_How to complete this task_
Each line of the data must be given back verbatim, with pictures removed.

_Input data_
+ + + +

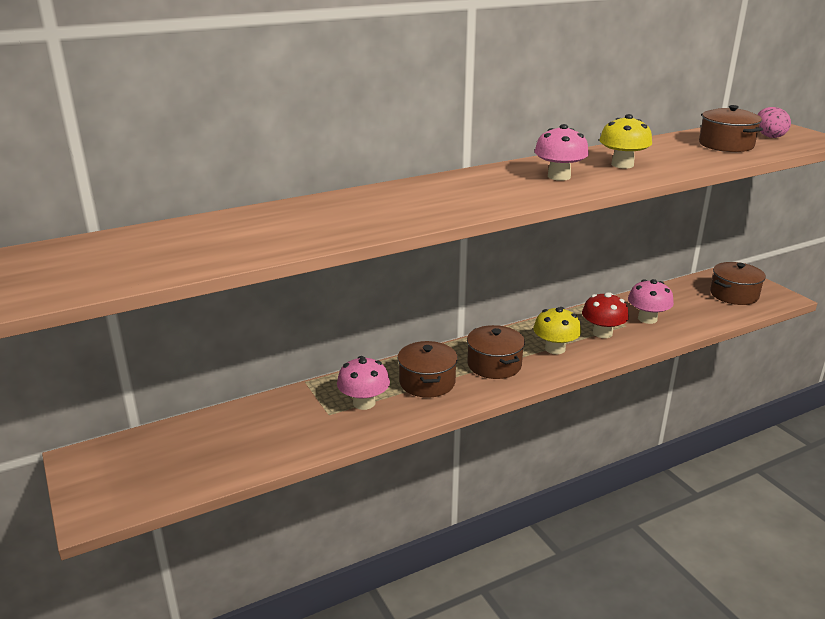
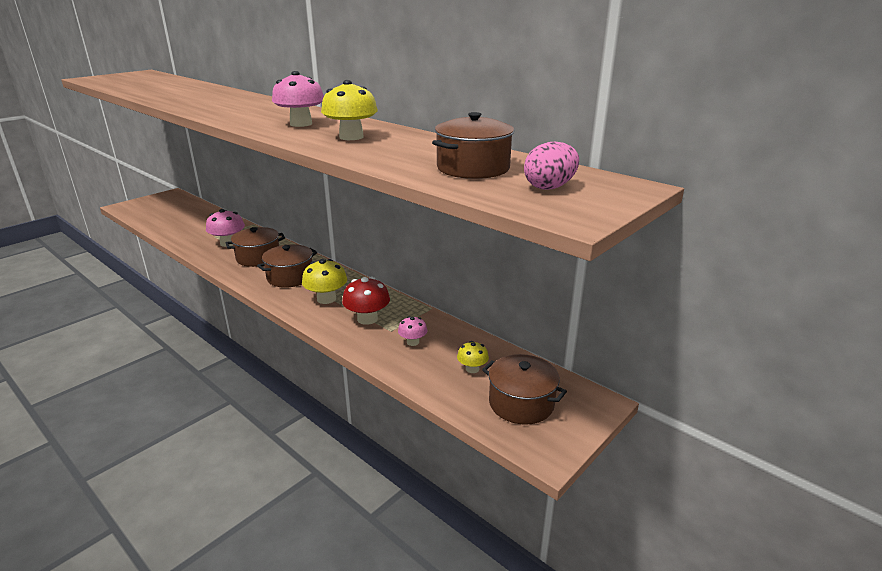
camera: 70 degrees right, 0 degrees up
pink mushroom [628,279,674,324] -> pink mushroom [398,316,427,346], size x0.59
none -> yellow mushroom [457,341,489,373]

+ + + +

_Result of the task_
camera: 70 degrees right, 0 degrees up
pink mushroom [628,279,674,324] -> pink mushroom [398,316,427,346], size x0.59
none -> yellow mushroom [457,341,489,373]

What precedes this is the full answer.